▶ [The data]:
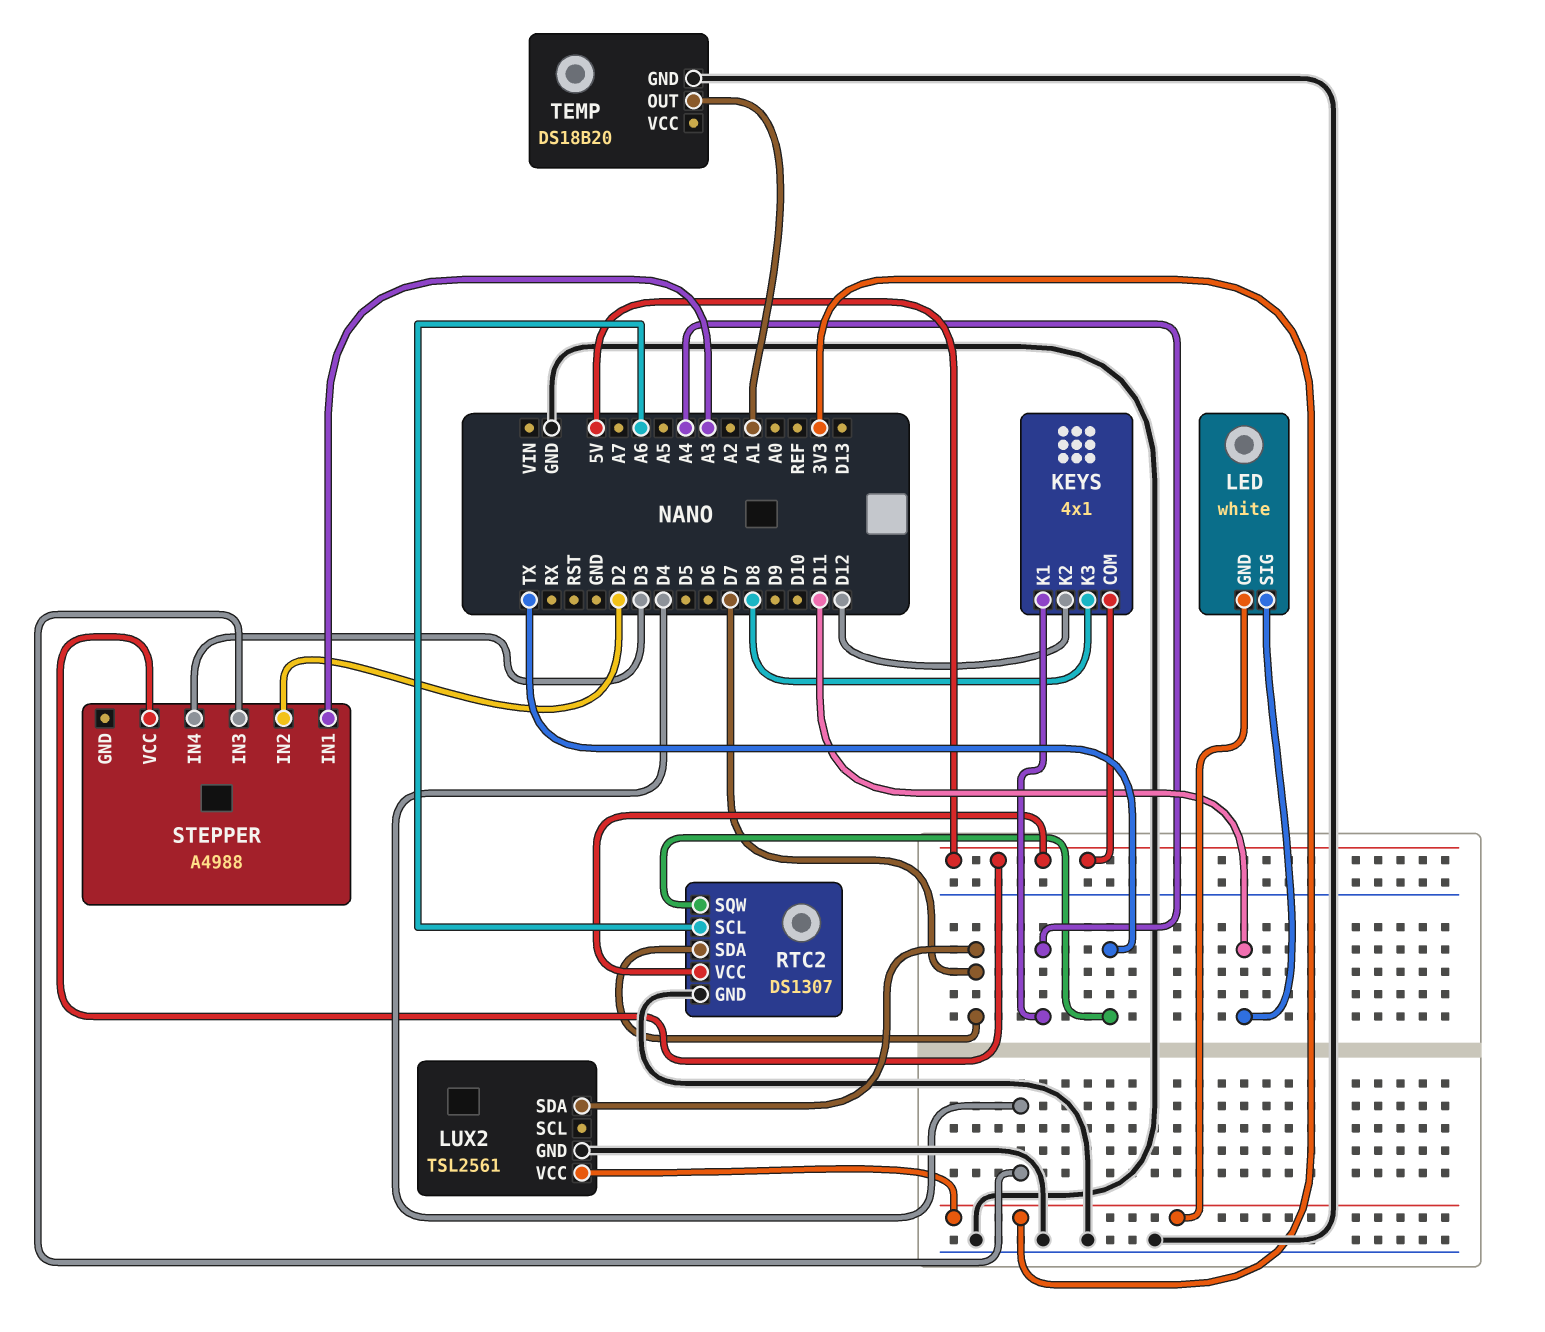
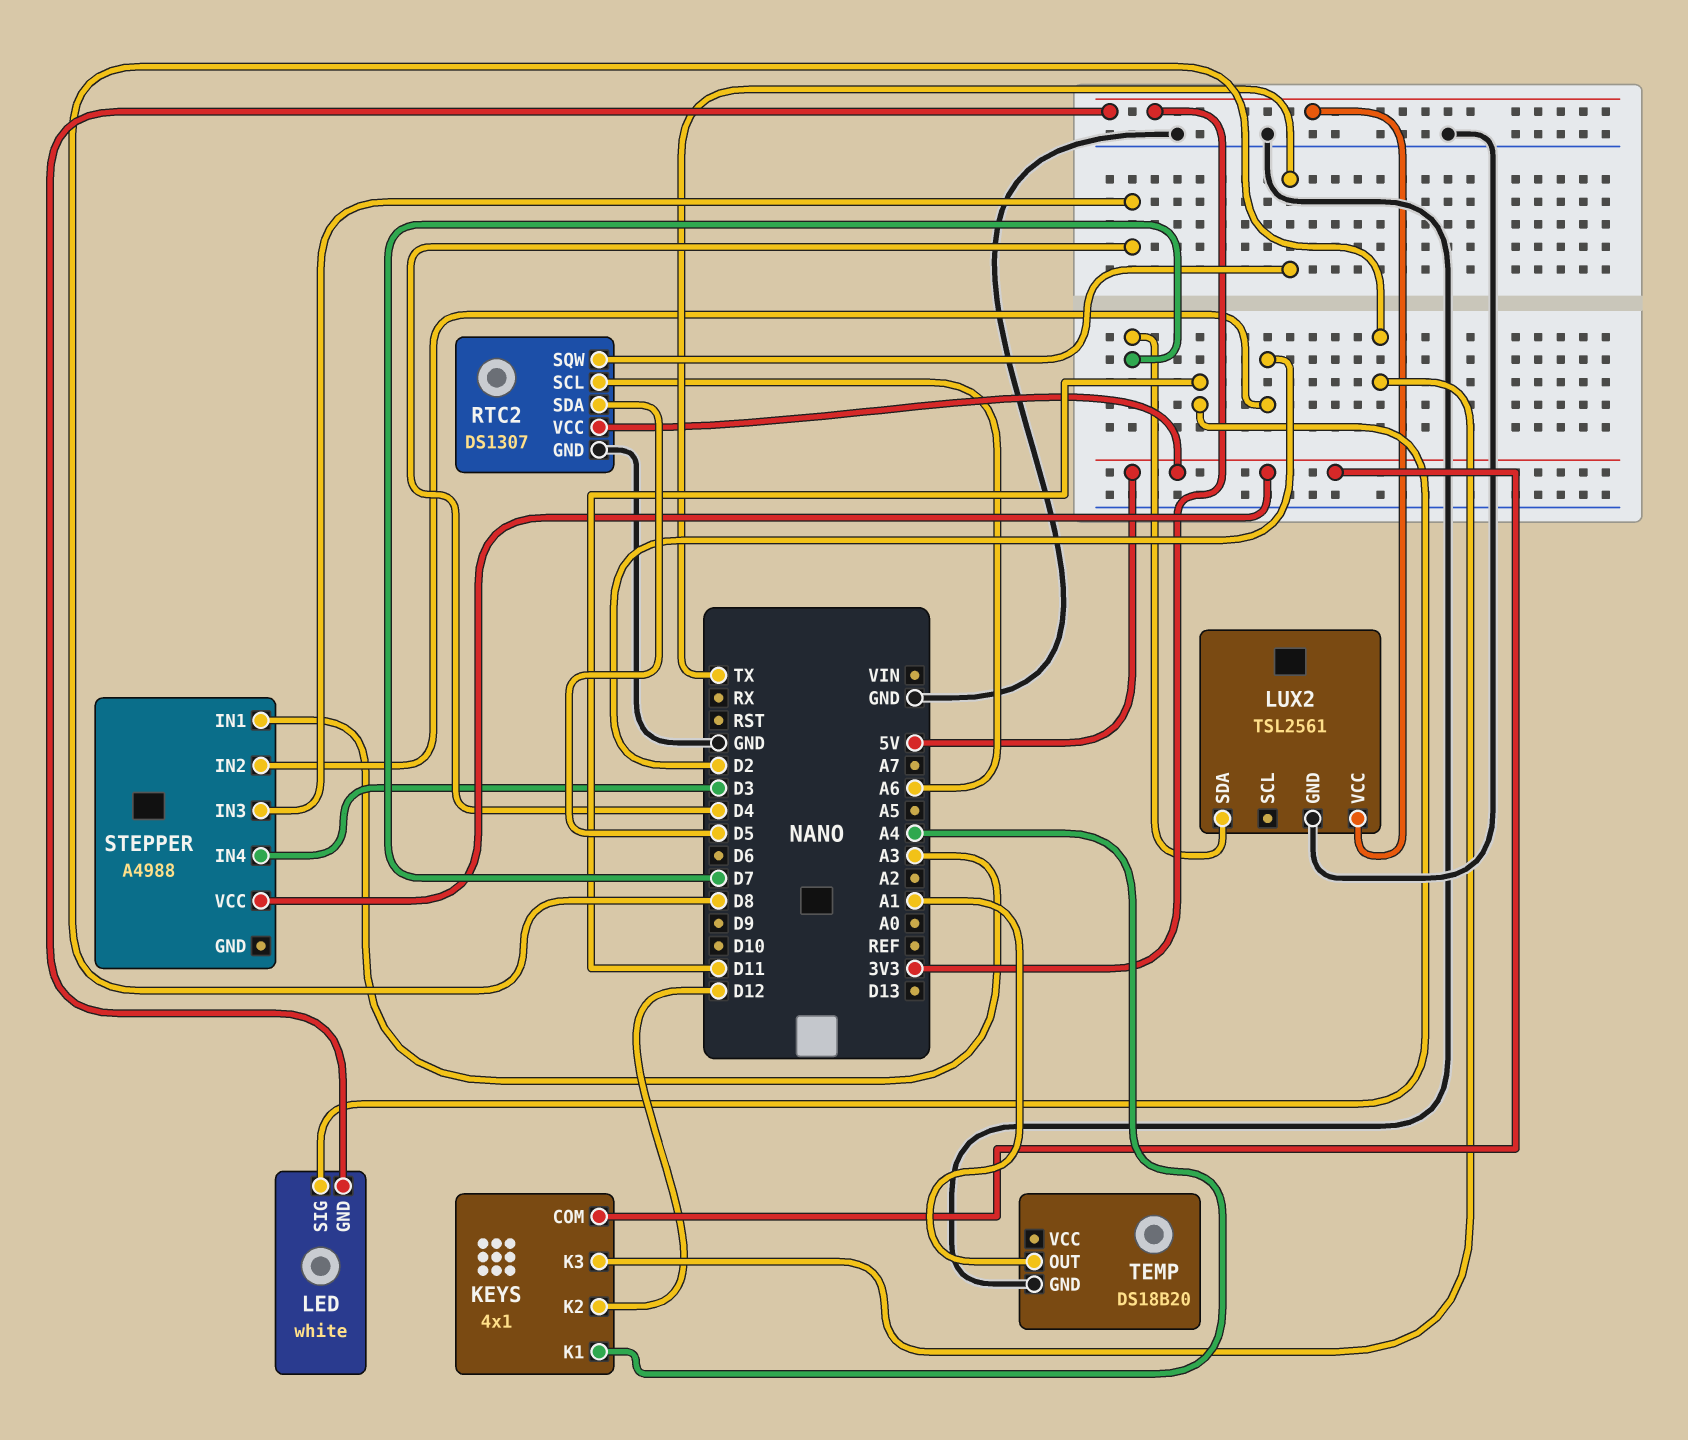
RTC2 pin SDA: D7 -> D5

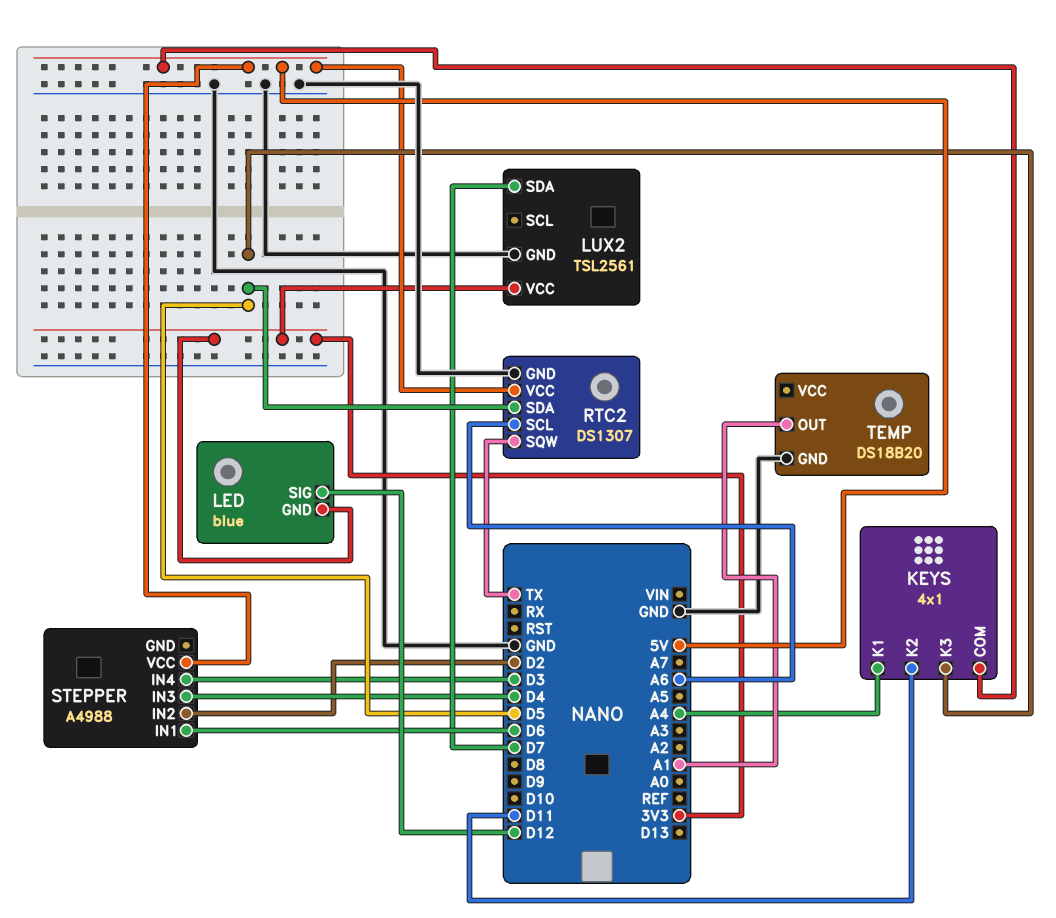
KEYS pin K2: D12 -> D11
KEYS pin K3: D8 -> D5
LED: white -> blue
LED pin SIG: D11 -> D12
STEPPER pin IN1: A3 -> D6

▶ [What you are asked to do]:
A word-for-word copy of the entries is needed, with no pictures in it.

▶ [Expected answer]:
RTC2 pin SDA: D7 -> D5

KEYS pin K2: D12 -> D11
KEYS pin K3: D8 -> D5
LED: white -> blue
LED pin SIG: D11 -> D12
STEPPER pin IN1: A3 -> D6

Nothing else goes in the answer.